YOUR GOAL: Please write out every record exactly, but keep any images out of it.

PROVIDED MATERIAL:
..........

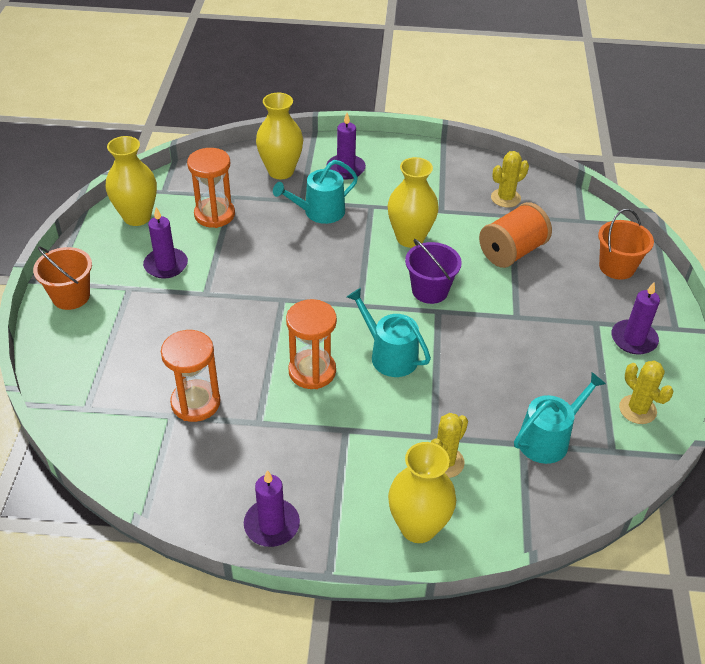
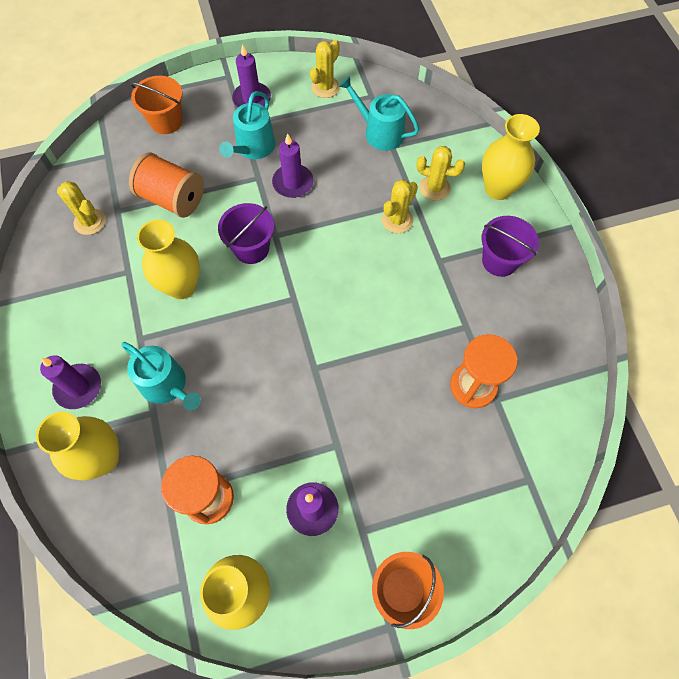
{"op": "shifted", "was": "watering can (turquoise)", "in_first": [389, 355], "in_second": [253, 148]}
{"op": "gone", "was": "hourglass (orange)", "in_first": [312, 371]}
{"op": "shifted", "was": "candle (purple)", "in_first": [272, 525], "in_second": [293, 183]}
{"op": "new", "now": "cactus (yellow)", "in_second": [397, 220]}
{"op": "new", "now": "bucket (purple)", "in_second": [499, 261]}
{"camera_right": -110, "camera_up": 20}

..........

SOLUTION FOR THIS EXERCISE:
{"op": "shifted", "was": "watering can (turquoise)", "in_first": [389, 355], "in_second": [253, 148]}
{"op": "gone", "was": "hourglass (orange)", "in_first": [312, 371]}
{"op": "shifted", "was": "candle (purple)", "in_first": [272, 525], "in_second": [293, 183]}
{"op": "new", "now": "cactus (yellow)", "in_second": [397, 220]}
{"op": "new", "now": "bucket (purple)", "in_second": [499, 261]}
{"camera_right": -110, "camera_up": 20}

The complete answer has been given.